[Problem statement]: Once the pictures are removed, return each record below exactly as written.

[Records provided]:
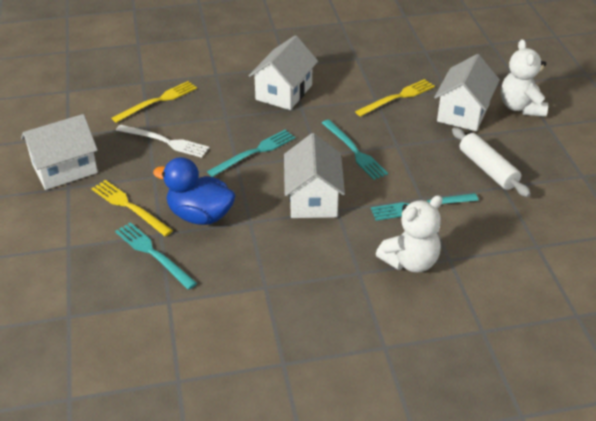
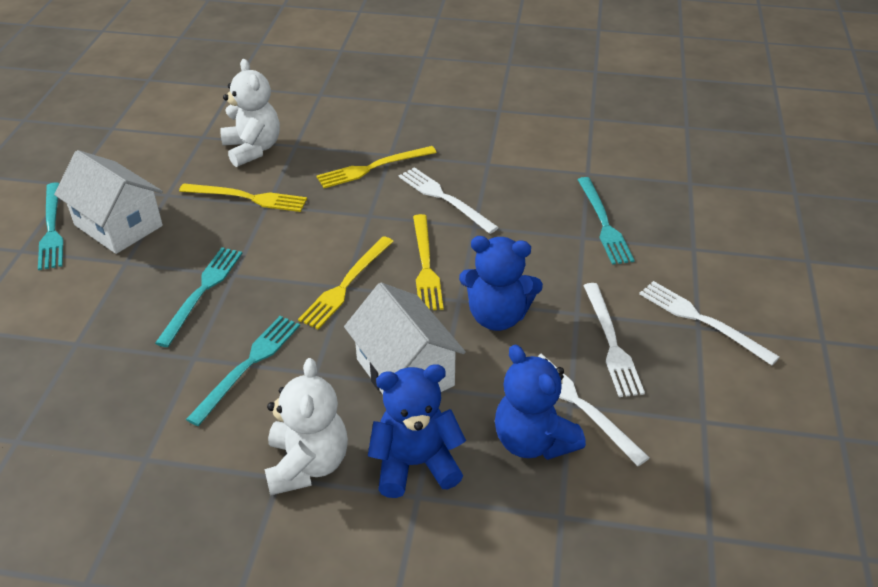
blue duck: 1 -> 0
blue teddy bear: 0 -> 3
white fork: 1 -> 4
white house: 4 -> 2
white rolling pin: 1 -> 0
yellow fork: 3 -> 4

[Response]:
blue duck: 1 -> 0
blue teddy bear: 0 -> 3
white fork: 1 -> 4
white house: 4 -> 2
white rolling pin: 1 -> 0
yellow fork: 3 -> 4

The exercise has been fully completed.